WHAT THE TASK ASKS:
Return all the entries exactly, keeping pictures out.

THE INPUT:

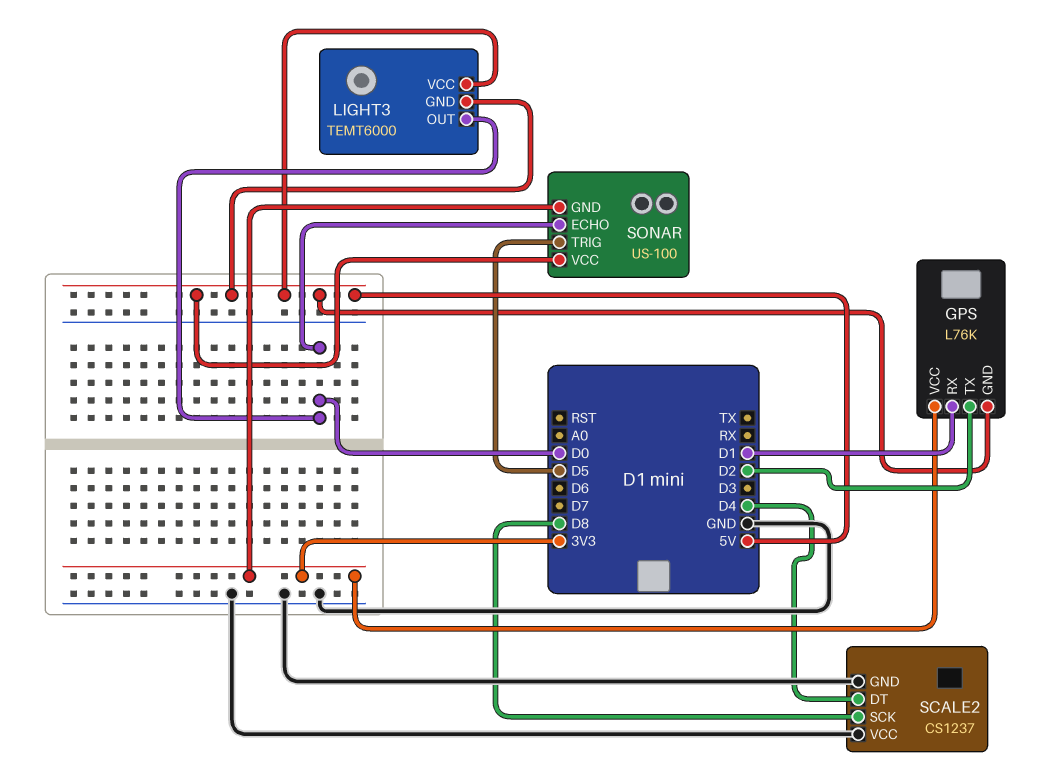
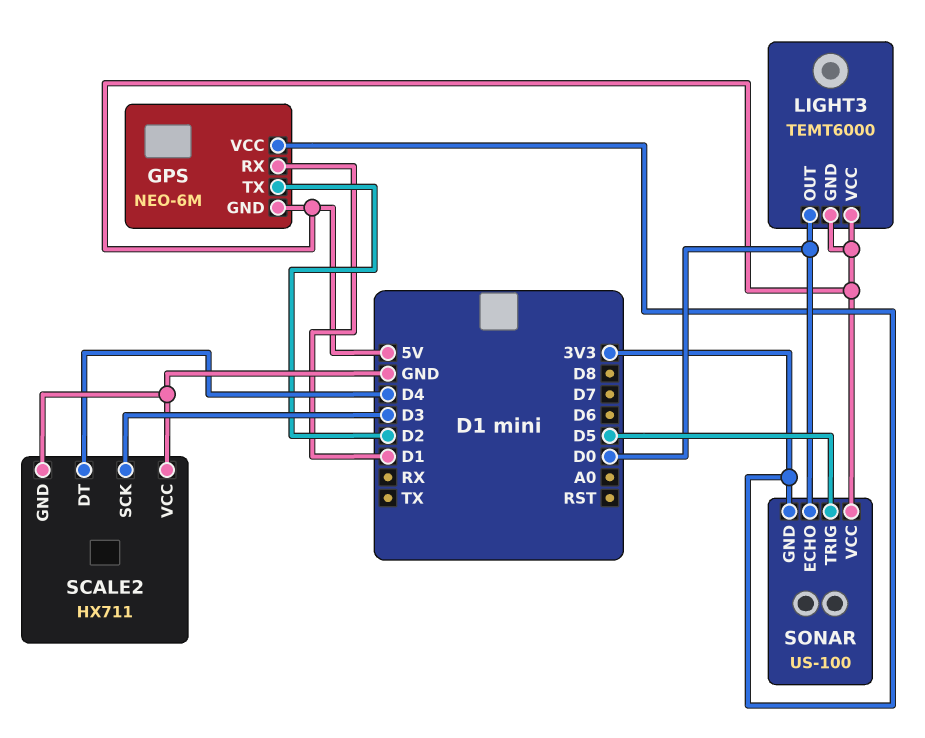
GPS: L76K -> NEO-6M
SCALE2: CS1237 -> HX711
SCALE2 pin SCK: D8 -> D3

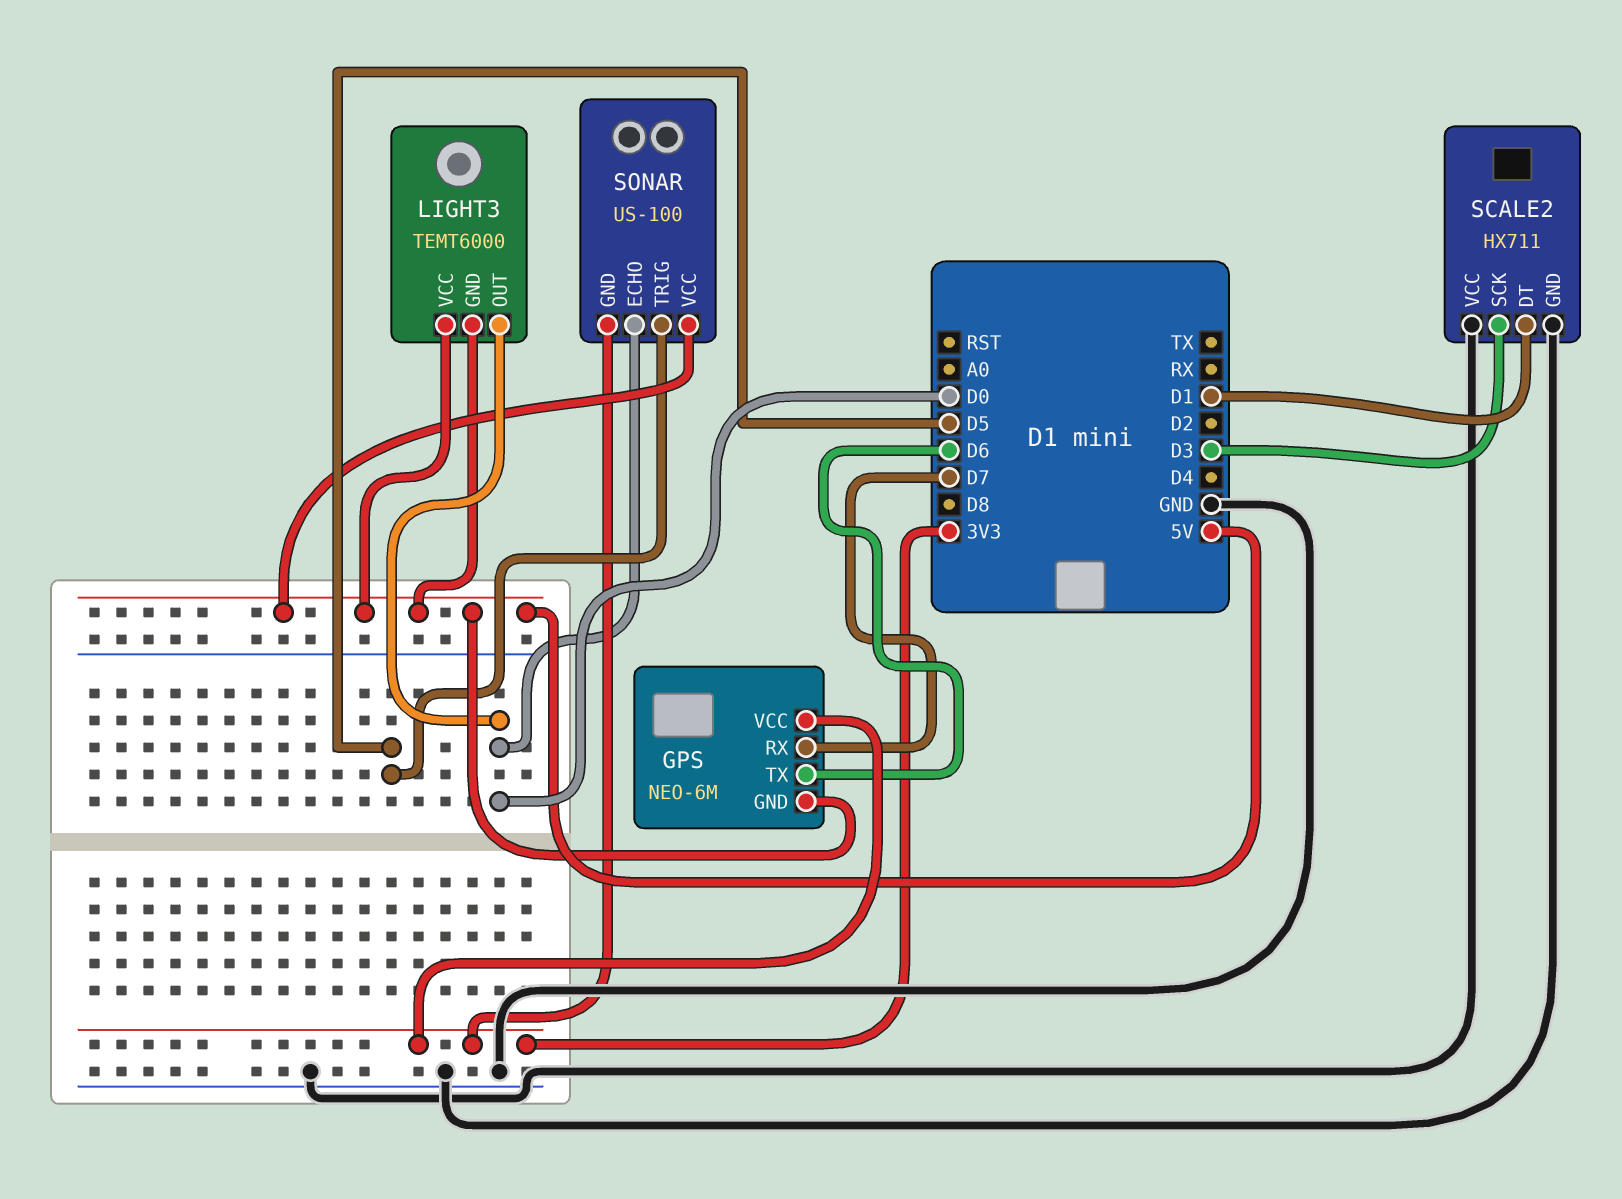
GPS pin RX: D1 -> D7
GPS pin TX: D2 -> D6
SCALE2 pin DT: D4 -> D1

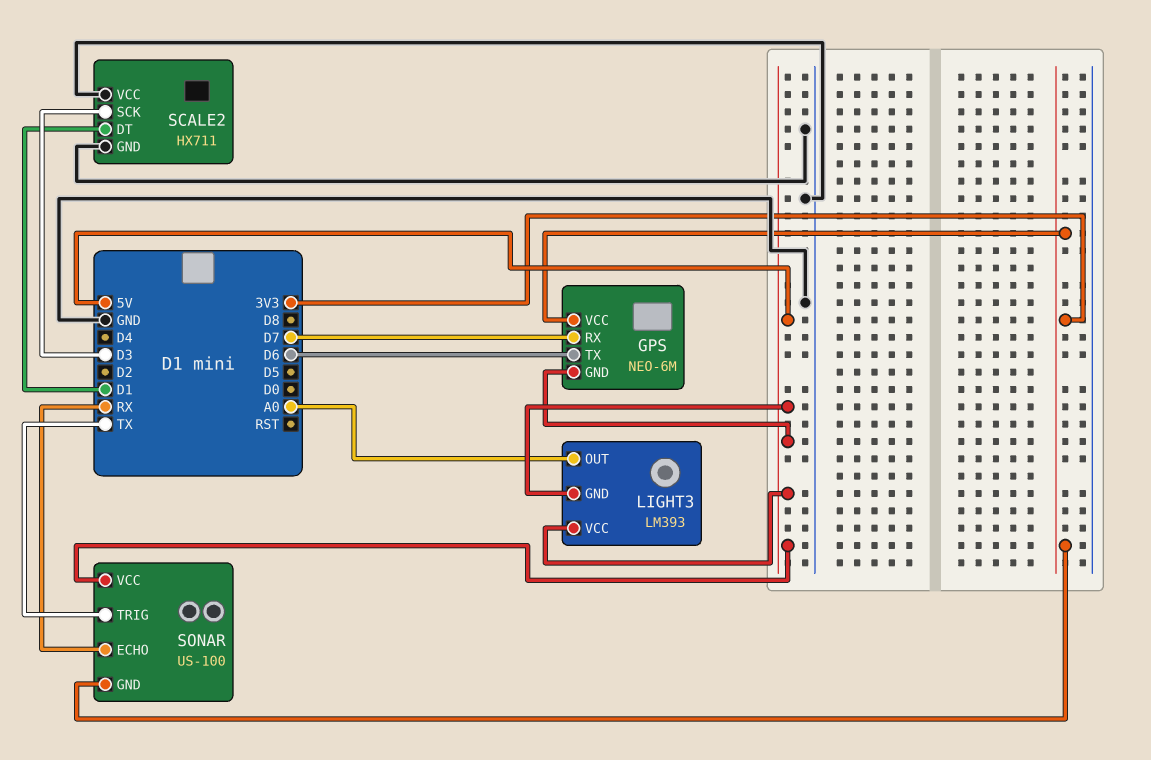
LIGHT3: TEMT6000 -> LM393
LIGHT3 pin OUT: D0 -> A0
SONAR pin ECHO: D0 -> RX
SONAR pin TRIG: D5 -> TX

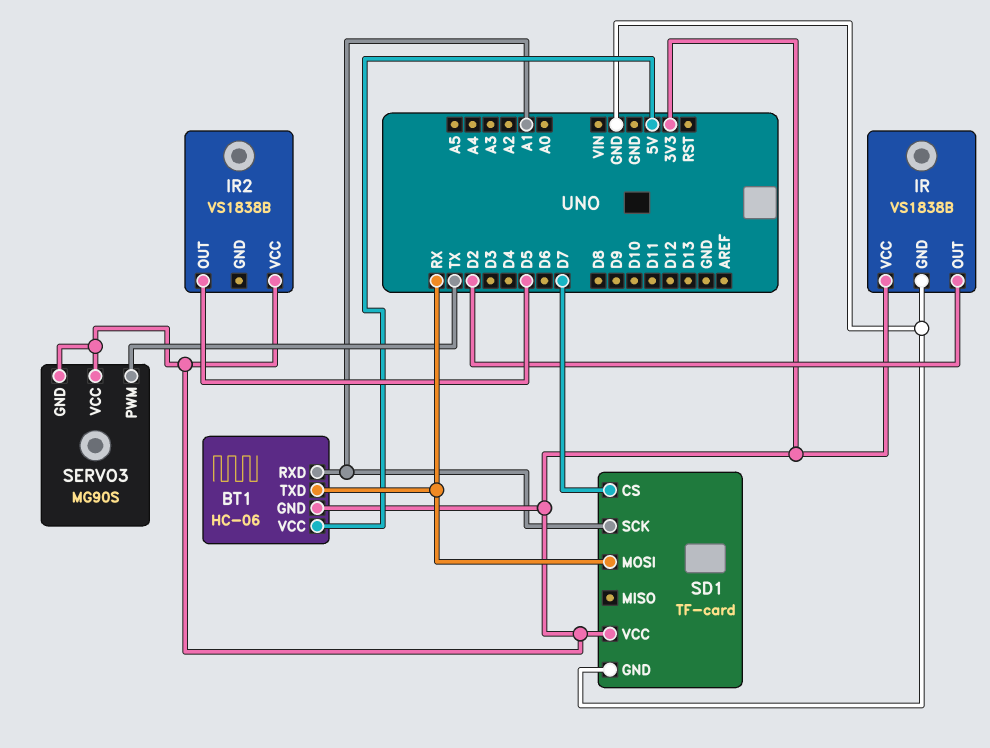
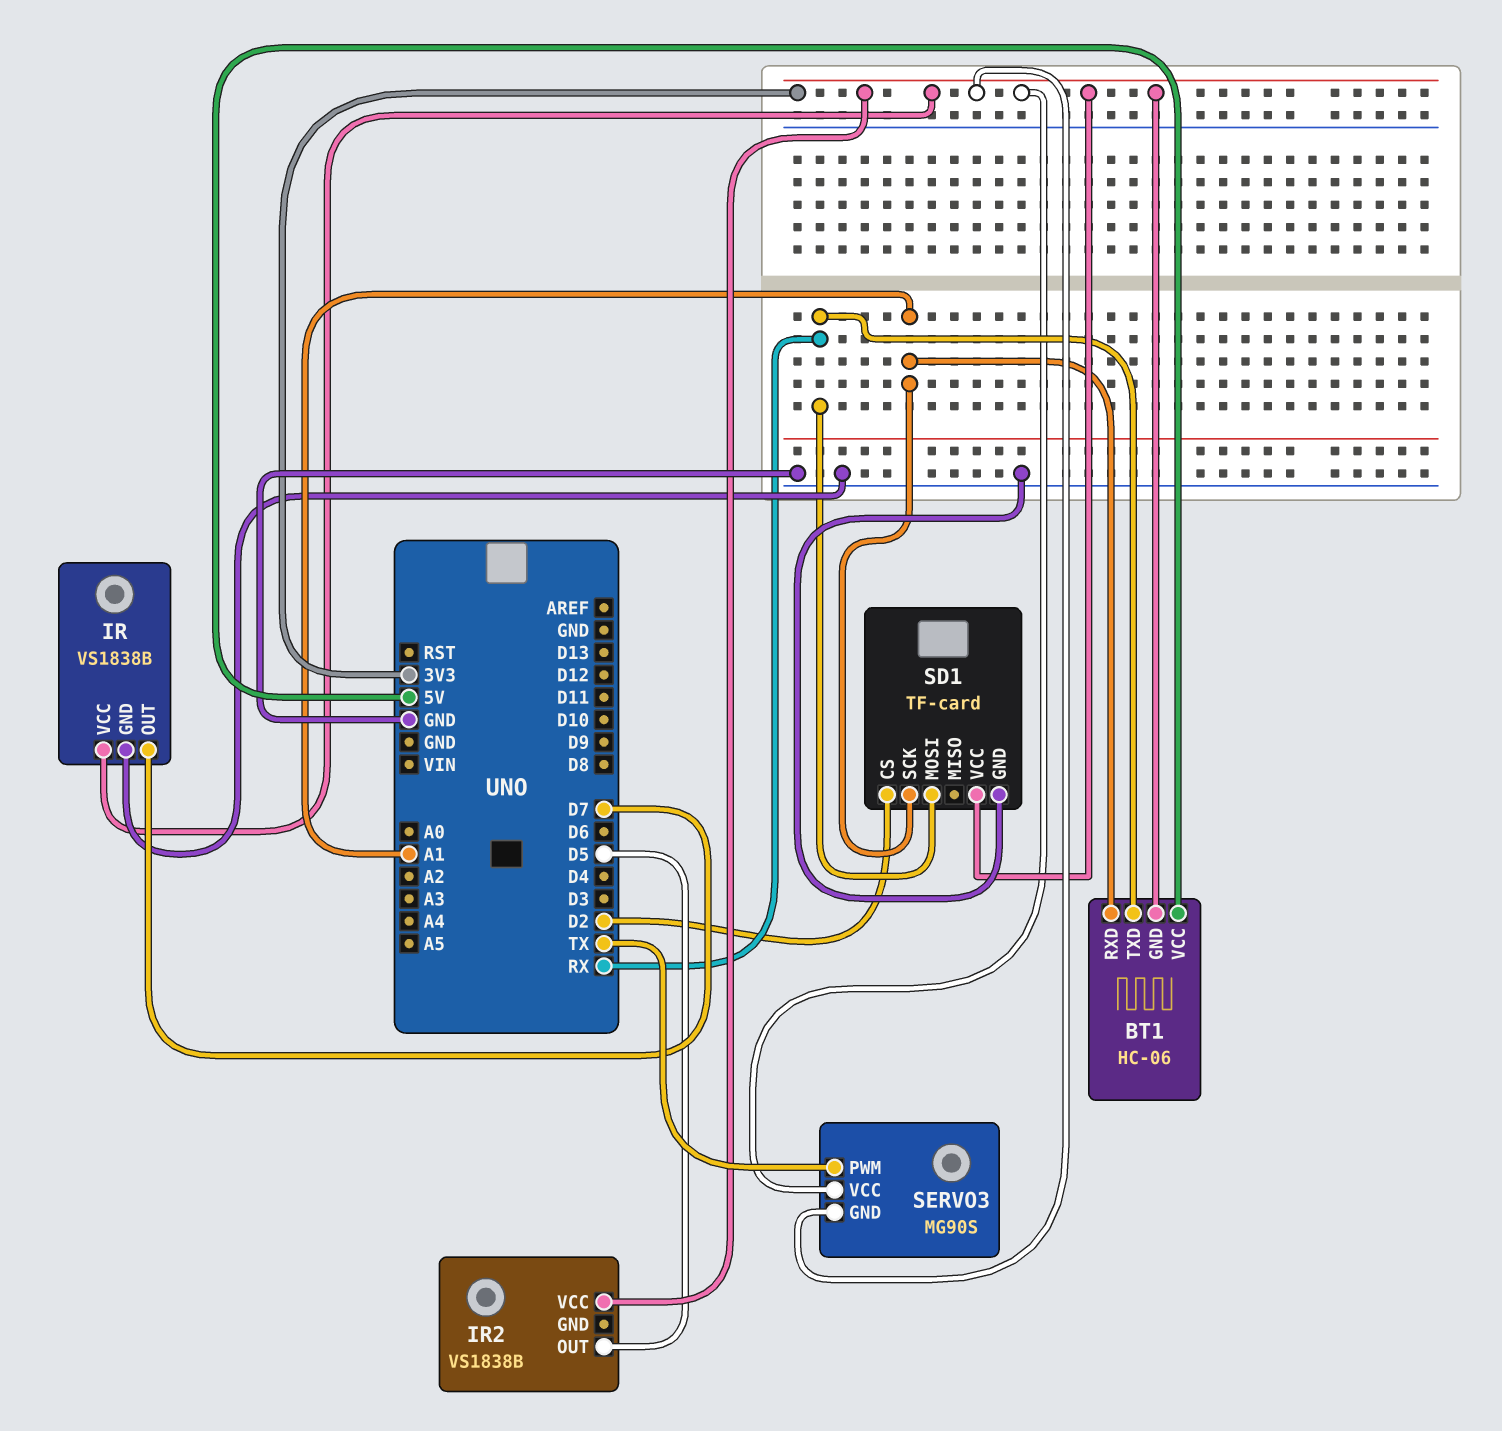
IR pin OUT: D2 -> D7
SD1 pin CS: D7 -> D2

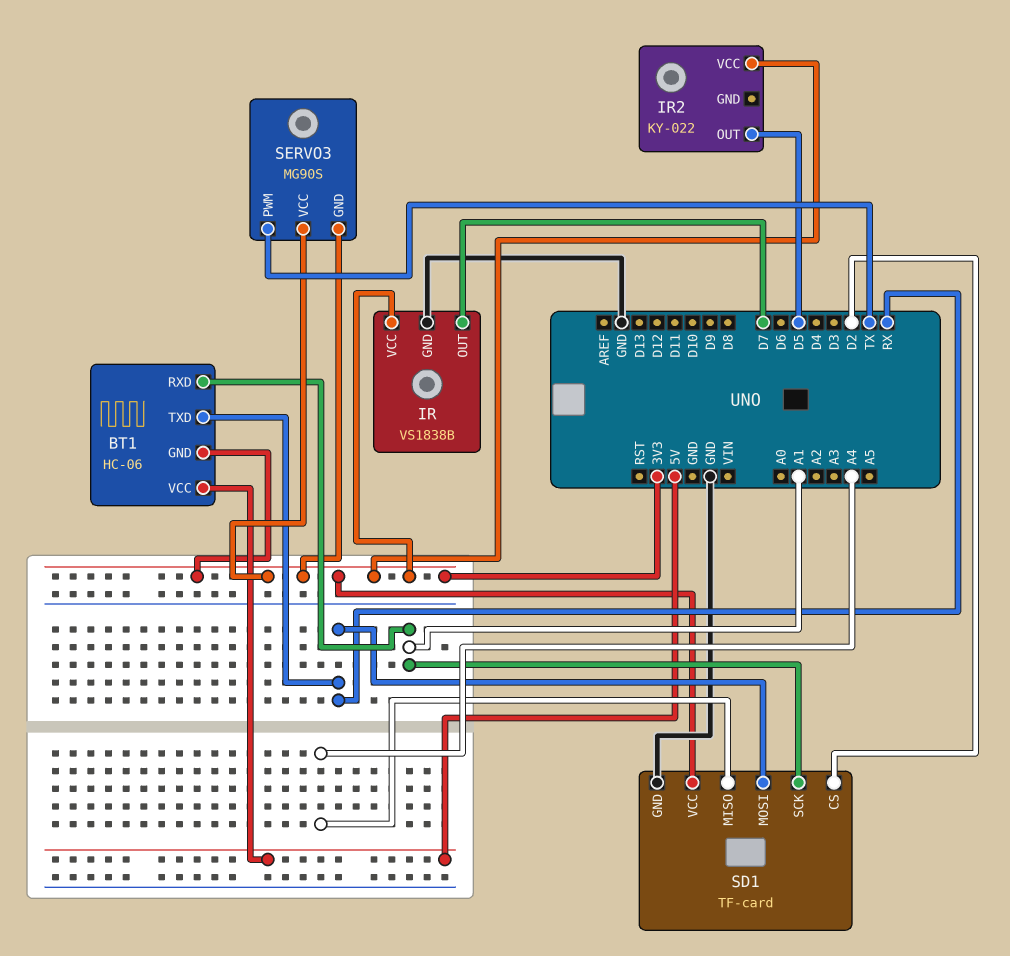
IR2: VS1838B -> KY-022
SD1 pin MISO: none -> A4

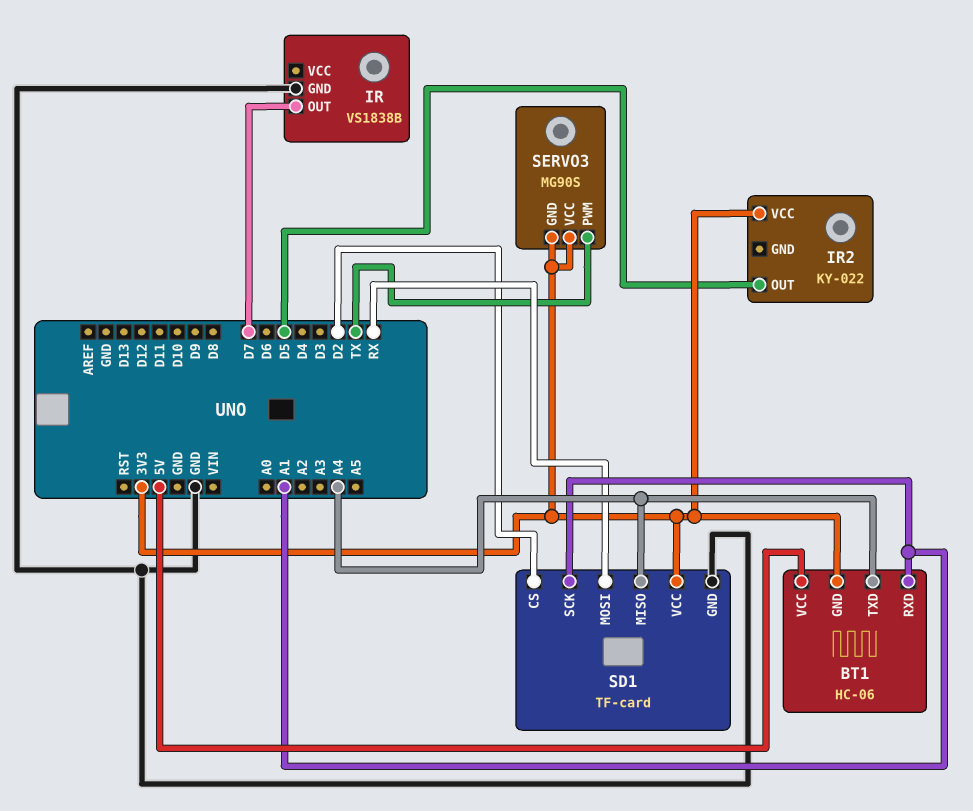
BT1 pin TXD: RX -> A4
IR pin VCC: 3V3 -> none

EXERCISE OUTPUT:
GPS: L76K -> NEO-6M
SCALE2: CS1237 -> HX711
SCALE2 pin SCK: D8 -> D3

GPS pin RX: D1 -> D7
GPS pin TX: D2 -> D6
SCALE2 pin DT: D4 -> D1

LIGHT3: TEMT6000 -> LM393
LIGHT3 pin OUT: D0 -> A0
SONAR pin ECHO: D0 -> RX
SONAR pin TRIG: D5 -> TX

IR pin OUT: D2 -> D7
SD1 pin CS: D7 -> D2

IR2: VS1838B -> KY-022
SD1 pin MISO: none -> A4

BT1 pin TXD: RX -> A4
IR pin VCC: 3V3 -> none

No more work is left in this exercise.